WHAT IS BEING ASKED: The reply has to be a number alone, equal to how many lines in the entries below hold the string "minus".
(EXTRACTED RECORDS begins)
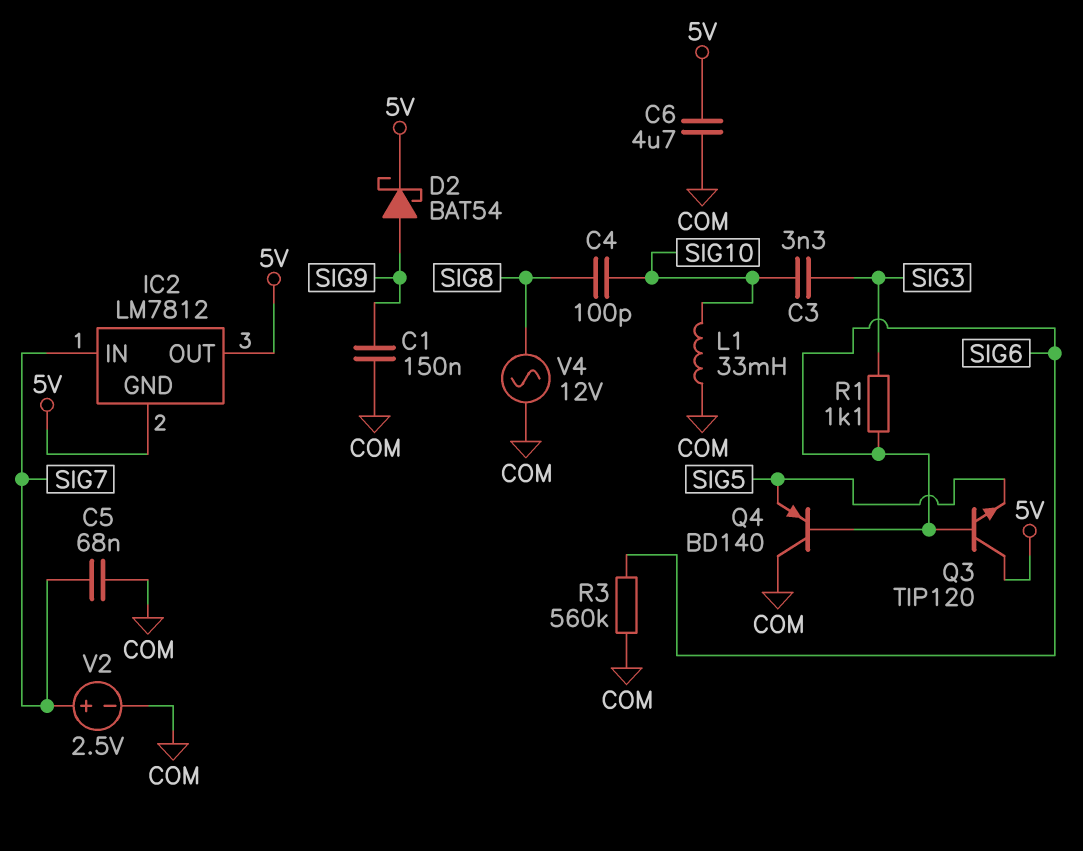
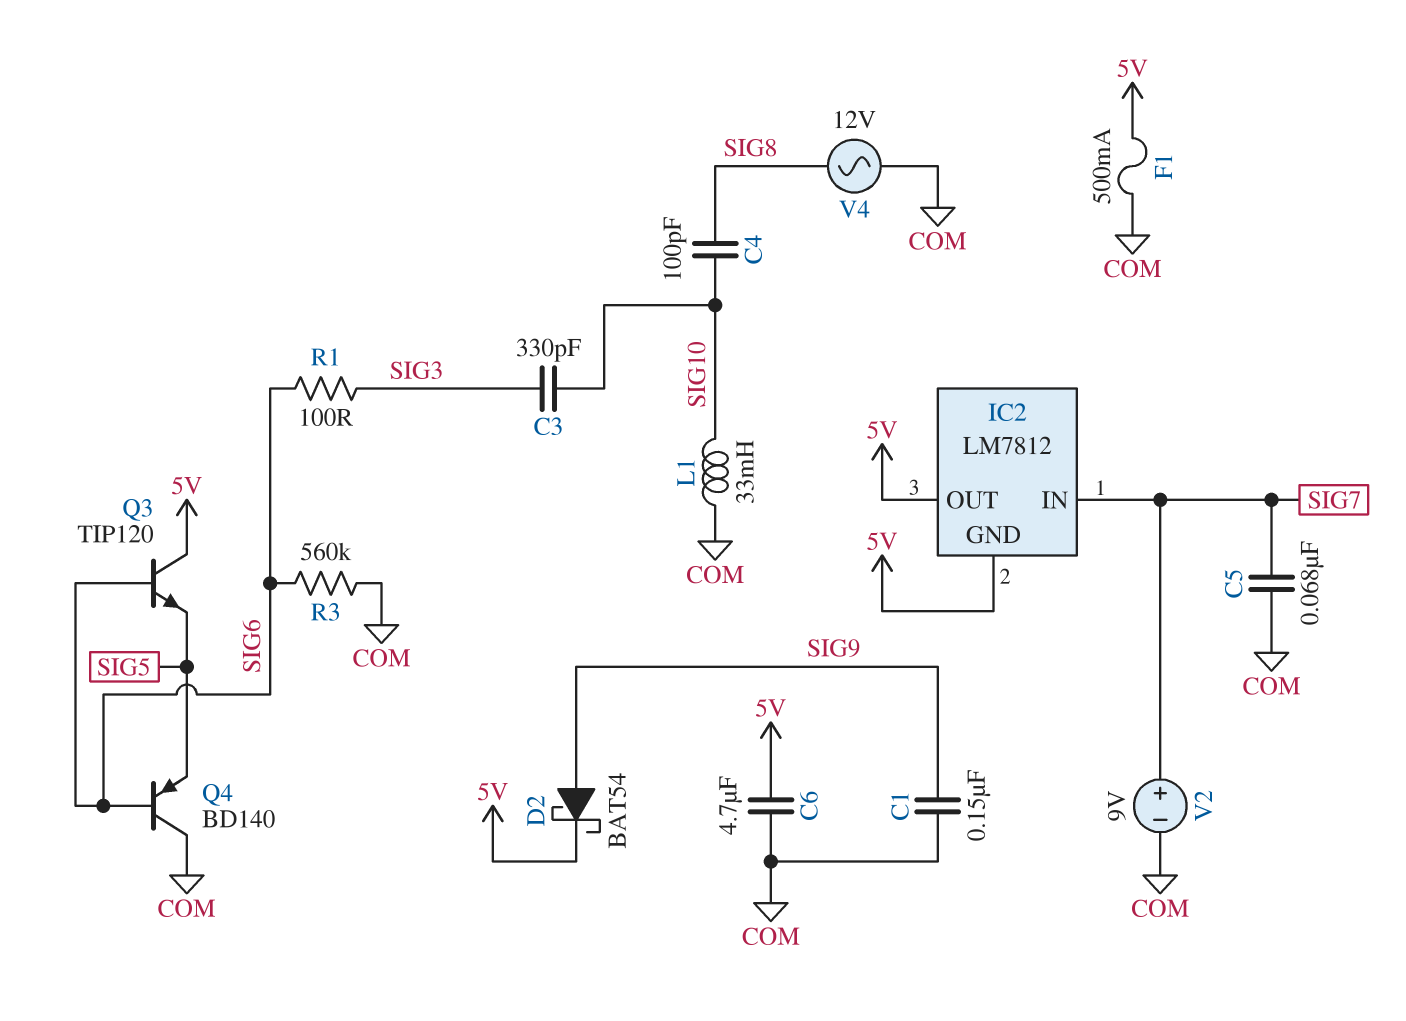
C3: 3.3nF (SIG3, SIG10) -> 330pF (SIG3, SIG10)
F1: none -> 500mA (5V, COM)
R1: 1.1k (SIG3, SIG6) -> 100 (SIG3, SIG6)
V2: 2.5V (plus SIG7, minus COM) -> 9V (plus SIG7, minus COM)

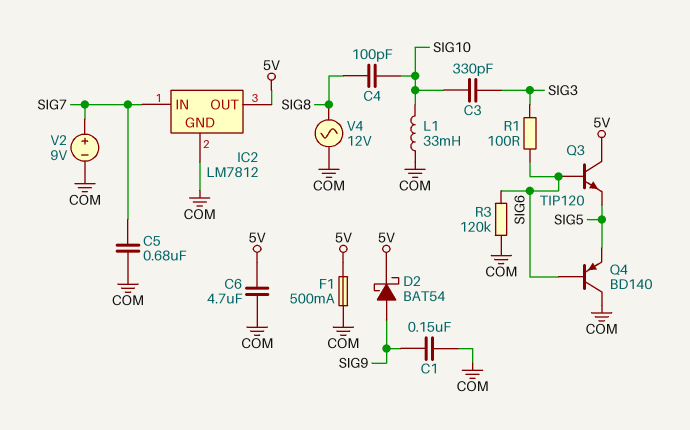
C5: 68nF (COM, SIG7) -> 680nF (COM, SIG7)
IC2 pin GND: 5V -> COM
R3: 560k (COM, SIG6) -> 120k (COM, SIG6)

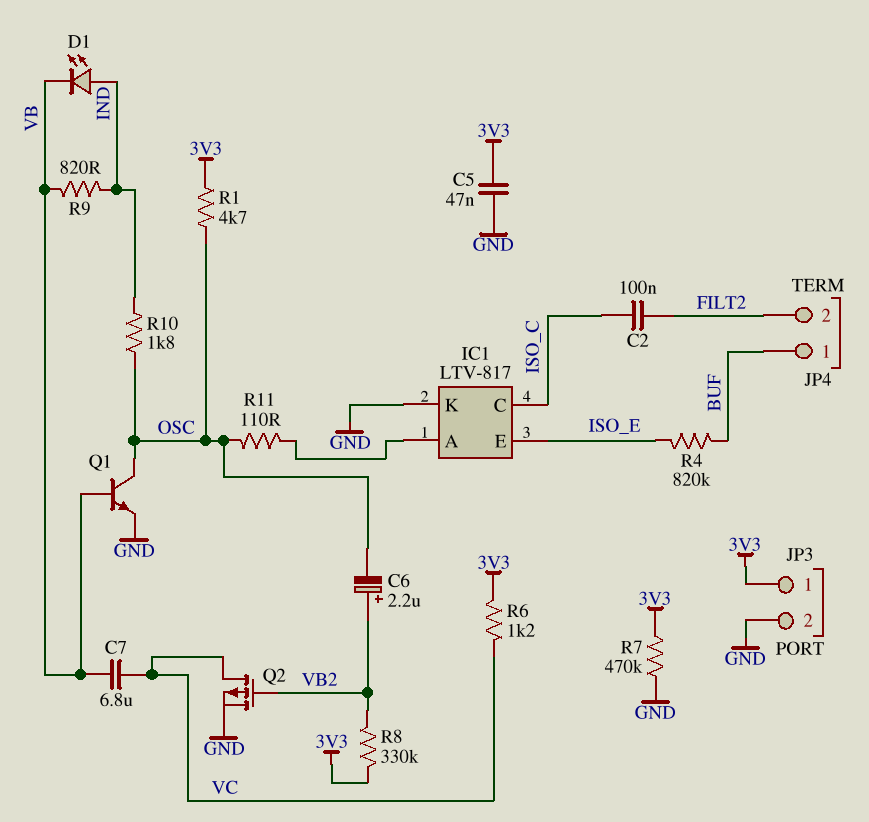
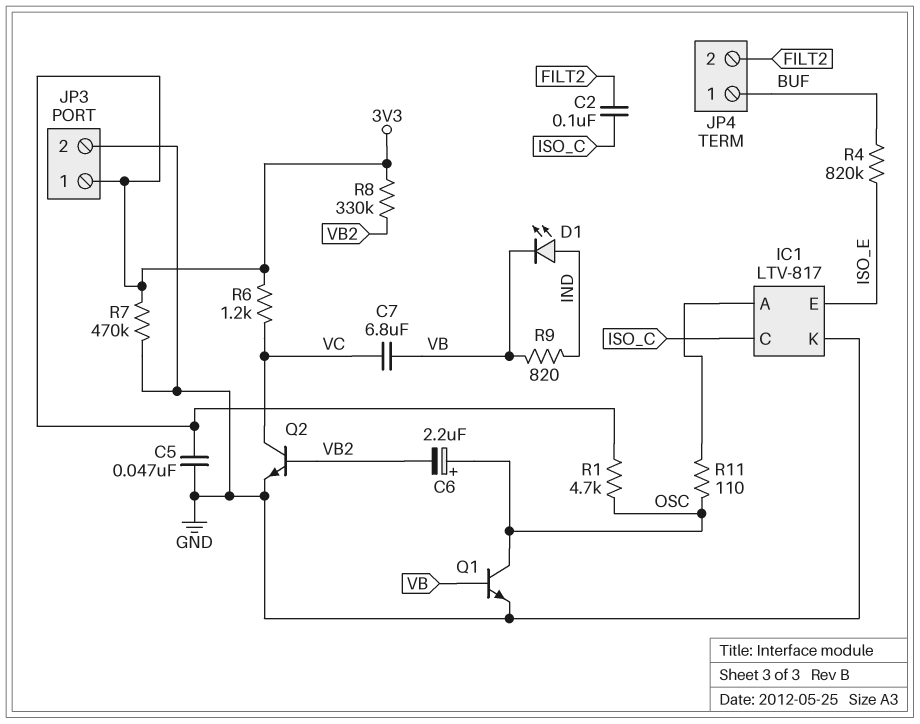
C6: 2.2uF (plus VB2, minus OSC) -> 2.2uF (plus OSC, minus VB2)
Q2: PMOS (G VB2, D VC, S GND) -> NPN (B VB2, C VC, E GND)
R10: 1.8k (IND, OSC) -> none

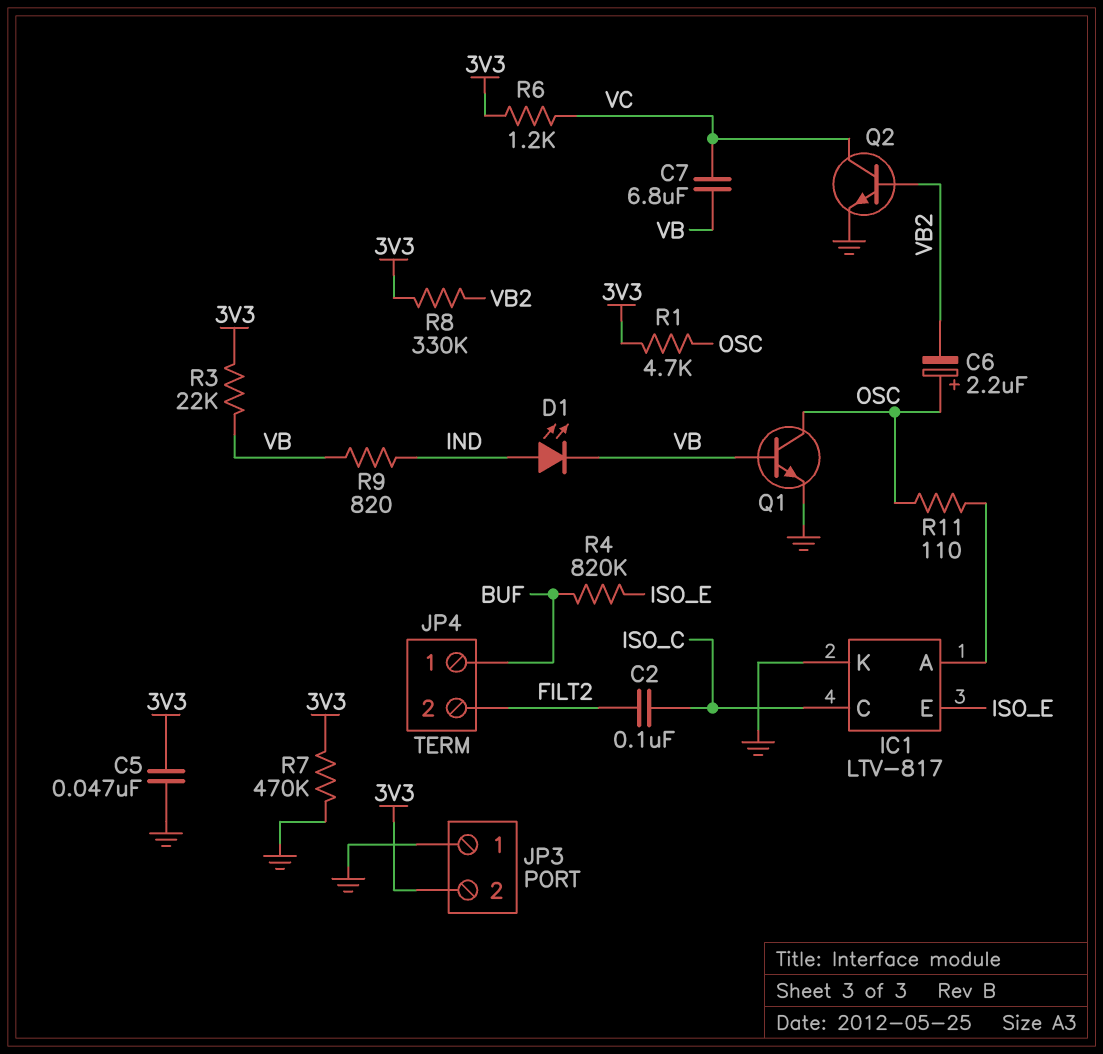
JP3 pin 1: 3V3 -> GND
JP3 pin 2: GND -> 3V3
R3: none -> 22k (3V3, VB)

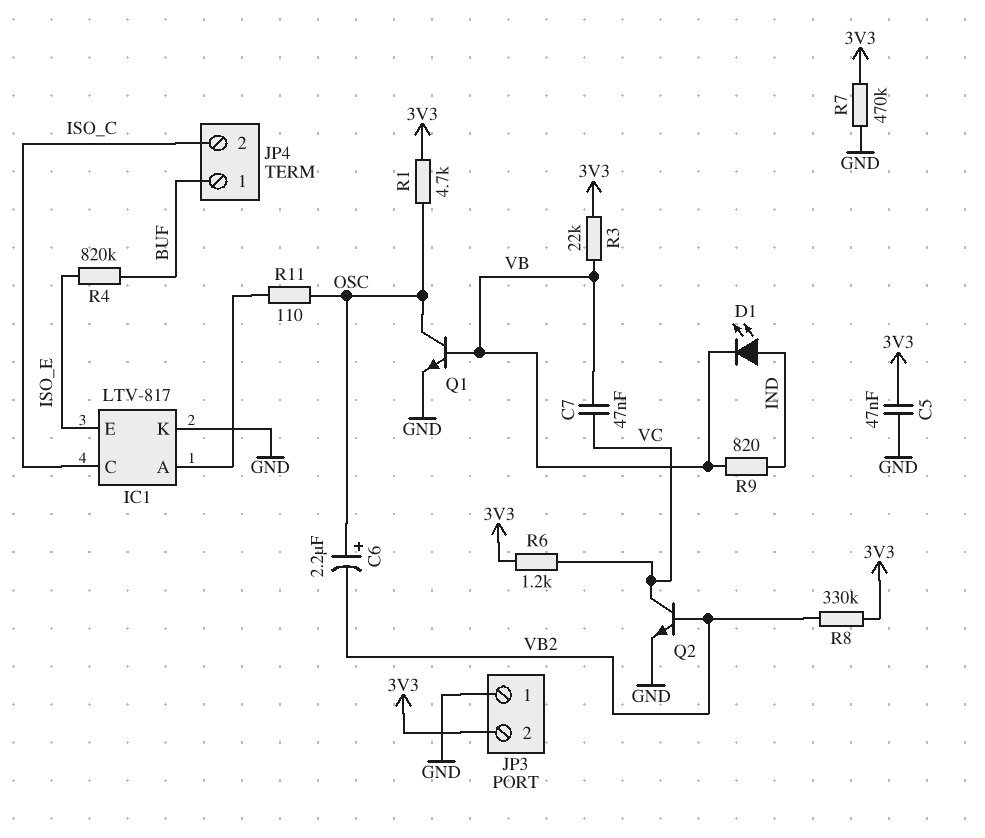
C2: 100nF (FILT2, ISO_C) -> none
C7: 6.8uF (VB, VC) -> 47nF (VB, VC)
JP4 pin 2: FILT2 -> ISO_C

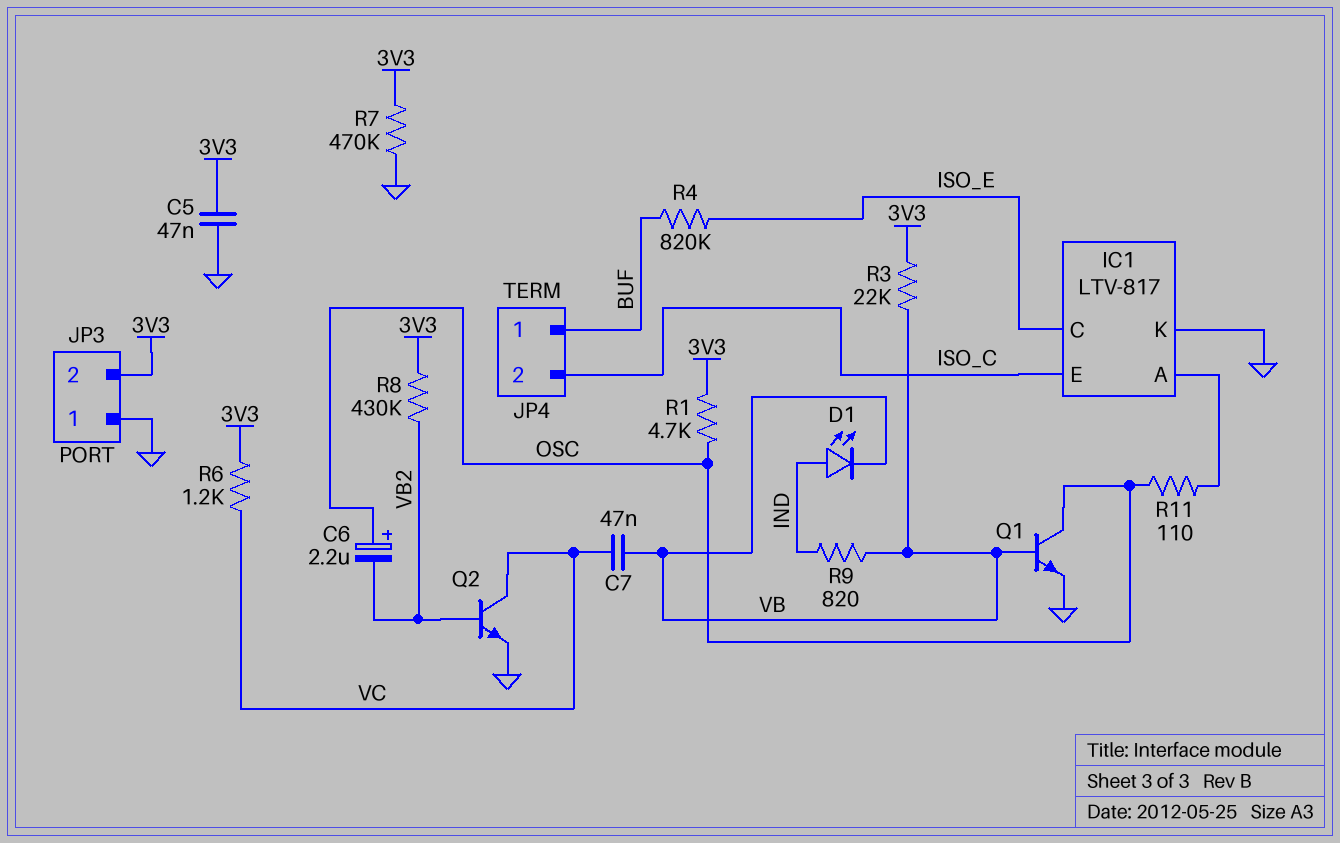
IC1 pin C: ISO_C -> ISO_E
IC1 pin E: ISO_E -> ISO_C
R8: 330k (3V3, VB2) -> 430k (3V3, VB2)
(EXTRACTED RECORDS ends)
TASK ANSWER: 2